[Data provided]
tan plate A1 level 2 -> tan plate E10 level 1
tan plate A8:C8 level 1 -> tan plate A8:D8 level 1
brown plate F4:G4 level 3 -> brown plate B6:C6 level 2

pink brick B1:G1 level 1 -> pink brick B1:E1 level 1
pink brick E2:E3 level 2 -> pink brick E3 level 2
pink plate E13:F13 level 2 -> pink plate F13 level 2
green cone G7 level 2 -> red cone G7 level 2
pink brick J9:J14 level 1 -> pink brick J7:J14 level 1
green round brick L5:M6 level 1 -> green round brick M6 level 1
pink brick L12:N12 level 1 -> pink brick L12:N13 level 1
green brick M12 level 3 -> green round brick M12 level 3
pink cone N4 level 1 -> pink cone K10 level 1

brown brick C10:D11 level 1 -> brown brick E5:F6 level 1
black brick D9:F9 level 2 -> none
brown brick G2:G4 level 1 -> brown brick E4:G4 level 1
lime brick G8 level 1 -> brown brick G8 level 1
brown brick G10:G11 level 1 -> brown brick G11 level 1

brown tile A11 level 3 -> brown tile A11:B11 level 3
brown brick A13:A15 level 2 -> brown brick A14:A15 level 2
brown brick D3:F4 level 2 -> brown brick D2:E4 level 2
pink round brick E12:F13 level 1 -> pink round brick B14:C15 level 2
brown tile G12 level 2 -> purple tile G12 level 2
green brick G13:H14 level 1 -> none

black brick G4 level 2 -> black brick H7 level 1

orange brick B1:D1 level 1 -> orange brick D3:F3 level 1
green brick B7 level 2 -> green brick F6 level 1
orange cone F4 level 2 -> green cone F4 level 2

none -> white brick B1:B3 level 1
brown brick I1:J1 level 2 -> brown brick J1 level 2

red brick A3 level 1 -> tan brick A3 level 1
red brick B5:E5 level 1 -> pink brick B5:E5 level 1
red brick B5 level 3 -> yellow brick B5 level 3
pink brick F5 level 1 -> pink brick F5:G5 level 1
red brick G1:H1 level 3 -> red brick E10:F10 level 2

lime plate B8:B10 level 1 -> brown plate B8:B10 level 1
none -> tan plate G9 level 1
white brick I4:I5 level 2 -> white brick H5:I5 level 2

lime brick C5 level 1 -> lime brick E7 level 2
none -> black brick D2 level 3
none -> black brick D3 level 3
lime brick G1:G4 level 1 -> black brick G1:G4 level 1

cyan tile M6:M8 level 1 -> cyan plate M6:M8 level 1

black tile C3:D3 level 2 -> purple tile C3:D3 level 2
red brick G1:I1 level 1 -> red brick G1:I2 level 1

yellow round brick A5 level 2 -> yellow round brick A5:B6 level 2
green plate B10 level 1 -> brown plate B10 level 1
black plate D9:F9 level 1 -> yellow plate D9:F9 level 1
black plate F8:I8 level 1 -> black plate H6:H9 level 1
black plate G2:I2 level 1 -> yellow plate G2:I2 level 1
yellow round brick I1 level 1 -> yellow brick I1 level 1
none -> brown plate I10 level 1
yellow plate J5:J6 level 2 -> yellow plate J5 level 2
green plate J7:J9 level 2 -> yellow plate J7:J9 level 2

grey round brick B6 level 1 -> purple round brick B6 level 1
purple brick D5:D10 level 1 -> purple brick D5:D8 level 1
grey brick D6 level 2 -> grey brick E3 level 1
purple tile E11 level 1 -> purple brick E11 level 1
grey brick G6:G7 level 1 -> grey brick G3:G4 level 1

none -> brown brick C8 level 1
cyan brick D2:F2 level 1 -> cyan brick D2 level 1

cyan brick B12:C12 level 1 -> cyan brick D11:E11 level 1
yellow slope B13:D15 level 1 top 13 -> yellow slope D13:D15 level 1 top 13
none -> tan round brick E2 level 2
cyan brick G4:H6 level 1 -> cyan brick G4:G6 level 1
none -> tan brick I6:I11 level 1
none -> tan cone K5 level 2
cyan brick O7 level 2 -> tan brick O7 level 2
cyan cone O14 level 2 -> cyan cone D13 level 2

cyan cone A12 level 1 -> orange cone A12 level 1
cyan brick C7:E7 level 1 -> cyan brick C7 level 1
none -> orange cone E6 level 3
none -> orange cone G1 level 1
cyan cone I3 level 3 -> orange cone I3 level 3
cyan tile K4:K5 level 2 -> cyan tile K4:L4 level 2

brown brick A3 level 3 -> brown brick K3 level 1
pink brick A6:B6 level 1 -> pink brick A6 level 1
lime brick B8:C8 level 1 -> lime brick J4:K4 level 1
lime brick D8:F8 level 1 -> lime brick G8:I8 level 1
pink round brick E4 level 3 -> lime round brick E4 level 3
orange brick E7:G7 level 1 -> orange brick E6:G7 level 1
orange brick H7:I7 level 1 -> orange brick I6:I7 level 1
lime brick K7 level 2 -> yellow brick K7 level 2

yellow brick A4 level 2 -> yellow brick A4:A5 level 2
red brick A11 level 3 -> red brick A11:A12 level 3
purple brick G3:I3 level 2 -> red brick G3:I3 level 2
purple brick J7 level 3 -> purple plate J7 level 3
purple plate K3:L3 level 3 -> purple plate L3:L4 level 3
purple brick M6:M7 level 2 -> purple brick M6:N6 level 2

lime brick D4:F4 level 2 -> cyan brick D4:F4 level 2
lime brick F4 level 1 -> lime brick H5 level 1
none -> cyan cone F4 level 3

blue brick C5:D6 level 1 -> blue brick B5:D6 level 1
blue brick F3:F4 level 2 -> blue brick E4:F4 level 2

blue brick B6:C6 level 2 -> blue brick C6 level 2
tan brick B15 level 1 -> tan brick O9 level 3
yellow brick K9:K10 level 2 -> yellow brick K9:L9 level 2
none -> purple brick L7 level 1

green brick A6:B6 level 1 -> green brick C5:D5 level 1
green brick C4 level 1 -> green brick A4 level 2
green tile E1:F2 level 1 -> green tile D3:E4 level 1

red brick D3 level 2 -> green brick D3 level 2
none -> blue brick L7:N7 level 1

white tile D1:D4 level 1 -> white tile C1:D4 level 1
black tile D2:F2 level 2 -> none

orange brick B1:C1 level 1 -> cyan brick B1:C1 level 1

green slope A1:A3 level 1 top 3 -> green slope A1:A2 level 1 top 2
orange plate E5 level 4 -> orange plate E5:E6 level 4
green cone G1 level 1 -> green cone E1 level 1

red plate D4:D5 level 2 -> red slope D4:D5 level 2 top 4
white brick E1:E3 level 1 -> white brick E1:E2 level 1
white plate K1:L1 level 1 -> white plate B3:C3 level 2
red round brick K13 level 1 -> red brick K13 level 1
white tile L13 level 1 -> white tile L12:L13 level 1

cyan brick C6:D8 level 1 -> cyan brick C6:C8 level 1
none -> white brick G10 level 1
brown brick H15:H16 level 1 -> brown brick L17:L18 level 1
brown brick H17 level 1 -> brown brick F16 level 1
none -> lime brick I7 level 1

[Your objective] The records above are to be repeated in full, word for word.

[Finished task]
tan plate A1 level 2 -> tan plate E10 level 1
tan plate A8:C8 level 1 -> tan plate A8:D8 level 1
brown plate F4:G4 level 3 -> brown plate B6:C6 level 2

pink brick B1:G1 level 1 -> pink brick B1:E1 level 1
pink brick E2:E3 level 2 -> pink brick E3 level 2
pink plate E13:F13 level 2 -> pink plate F13 level 2
green cone G7 level 2 -> red cone G7 level 2
pink brick J9:J14 level 1 -> pink brick J7:J14 level 1
green round brick L5:M6 level 1 -> green round brick M6 level 1
pink brick L12:N12 level 1 -> pink brick L12:N13 level 1
green brick M12 level 3 -> green round brick M12 level 3
pink cone N4 level 1 -> pink cone K10 level 1

brown brick C10:D11 level 1 -> brown brick E5:F6 level 1
black brick D9:F9 level 2 -> none
brown brick G2:G4 level 1 -> brown brick E4:G4 level 1
lime brick G8 level 1 -> brown brick G8 level 1
brown brick G10:G11 level 1 -> brown brick G11 level 1

brown tile A11 level 3 -> brown tile A11:B11 level 3
brown brick A13:A15 level 2 -> brown brick A14:A15 level 2
brown brick D3:F4 level 2 -> brown brick D2:E4 level 2
pink round brick E12:F13 level 1 -> pink round brick B14:C15 level 2
brown tile G12 level 2 -> purple tile G12 level 2
green brick G13:H14 level 1 -> none

black brick G4 level 2 -> black brick H7 level 1

orange brick B1:D1 level 1 -> orange brick D3:F3 level 1
green brick B7 level 2 -> green brick F6 level 1
orange cone F4 level 2 -> green cone F4 level 2

none -> white brick B1:B3 level 1
brown brick I1:J1 level 2 -> brown brick J1 level 2

red brick A3 level 1 -> tan brick A3 level 1
red brick B5:E5 level 1 -> pink brick B5:E5 level 1
red brick B5 level 3 -> yellow brick B5 level 3
pink brick F5 level 1 -> pink brick F5:G5 level 1
red brick G1:H1 level 3 -> red brick E10:F10 level 2

lime plate B8:B10 level 1 -> brown plate B8:B10 level 1
none -> tan plate G9 level 1
white brick I4:I5 level 2 -> white brick H5:I5 level 2

lime brick C5 level 1 -> lime brick E7 level 2
none -> black brick D2 level 3
none -> black brick D3 level 3
lime brick G1:G4 level 1 -> black brick G1:G4 level 1

cyan tile M6:M8 level 1 -> cyan plate M6:M8 level 1

black tile C3:D3 level 2 -> purple tile C3:D3 level 2
red brick G1:I1 level 1 -> red brick G1:I2 level 1

yellow round brick A5 level 2 -> yellow round brick A5:B6 level 2
green plate B10 level 1 -> brown plate B10 level 1
black plate D9:F9 level 1 -> yellow plate D9:F9 level 1
black plate F8:I8 level 1 -> black plate H6:H9 level 1
black plate G2:I2 level 1 -> yellow plate G2:I2 level 1
yellow round brick I1 level 1 -> yellow brick I1 level 1
none -> brown plate I10 level 1
yellow plate J5:J6 level 2 -> yellow plate J5 level 2
green plate J7:J9 level 2 -> yellow plate J7:J9 level 2

grey round brick B6 level 1 -> purple round brick B6 level 1
purple brick D5:D10 level 1 -> purple brick D5:D8 level 1
grey brick D6 level 2 -> grey brick E3 level 1
purple tile E11 level 1 -> purple brick E11 level 1
grey brick G6:G7 level 1 -> grey brick G3:G4 level 1

none -> brown brick C8 level 1
cyan brick D2:F2 level 1 -> cyan brick D2 level 1

cyan brick B12:C12 level 1 -> cyan brick D11:E11 level 1
yellow slope B13:D15 level 1 top 13 -> yellow slope D13:D15 level 1 top 13
none -> tan round brick E2 level 2
cyan brick G4:H6 level 1 -> cyan brick G4:G6 level 1
none -> tan brick I6:I11 level 1
none -> tan cone K5 level 2
cyan brick O7 level 2 -> tan brick O7 level 2
cyan cone O14 level 2 -> cyan cone D13 level 2

cyan cone A12 level 1 -> orange cone A12 level 1
cyan brick C7:E7 level 1 -> cyan brick C7 level 1
none -> orange cone E6 level 3
none -> orange cone G1 level 1
cyan cone I3 level 3 -> orange cone I3 level 3
cyan tile K4:K5 level 2 -> cyan tile K4:L4 level 2

brown brick A3 level 3 -> brown brick K3 level 1
pink brick A6:B6 level 1 -> pink brick A6 level 1
lime brick B8:C8 level 1 -> lime brick J4:K4 level 1
lime brick D8:F8 level 1 -> lime brick G8:I8 level 1
pink round brick E4 level 3 -> lime round brick E4 level 3
orange brick E7:G7 level 1 -> orange brick E6:G7 level 1
orange brick H7:I7 level 1 -> orange brick I6:I7 level 1
lime brick K7 level 2 -> yellow brick K7 level 2

yellow brick A4 level 2 -> yellow brick A4:A5 level 2
red brick A11 level 3 -> red brick A11:A12 level 3
purple brick G3:I3 level 2 -> red brick G3:I3 level 2
purple brick J7 level 3 -> purple plate J7 level 3
purple plate K3:L3 level 3 -> purple plate L3:L4 level 3
purple brick M6:M7 level 2 -> purple brick M6:N6 level 2

lime brick D4:F4 level 2 -> cyan brick D4:F4 level 2
lime brick F4 level 1 -> lime brick H5 level 1
none -> cyan cone F4 level 3

blue brick C5:D6 level 1 -> blue brick B5:D6 level 1
blue brick F3:F4 level 2 -> blue brick E4:F4 level 2

blue brick B6:C6 level 2 -> blue brick C6 level 2
tan brick B15 level 1 -> tan brick O9 level 3
yellow brick K9:K10 level 2 -> yellow brick K9:L9 level 2
none -> purple brick L7 level 1

green brick A6:B6 level 1 -> green brick C5:D5 level 1
green brick C4 level 1 -> green brick A4 level 2
green tile E1:F2 level 1 -> green tile D3:E4 level 1

red brick D3 level 2 -> green brick D3 level 2
none -> blue brick L7:N7 level 1

white tile D1:D4 level 1 -> white tile C1:D4 level 1
black tile D2:F2 level 2 -> none

orange brick B1:C1 level 1 -> cyan brick B1:C1 level 1

green slope A1:A3 level 1 top 3 -> green slope A1:A2 level 1 top 2
orange plate E5 level 4 -> orange plate E5:E6 level 4
green cone G1 level 1 -> green cone E1 level 1

red plate D4:D5 level 2 -> red slope D4:D5 level 2 top 4
white brick E1:E3 level 1 -> white brick E1:E2 level 1
white plate K1:L1 level 1 -> white plate B3:C3 level 2
red round brick K13 level 1 -> red brick K13 level 1
white tile L13 level 1 -> white tile L12:L13 level 1

cyan brick C6:D8 level 1 -> cyan brick C6:C8 level 1
none -> white brick G10 level 1
brown brick H15:H16 level 1 -> brown brick L17:L18 level 1
brown brick H17 level 1 -> brown brick F16 level 1
none -> lime brick I7 level 1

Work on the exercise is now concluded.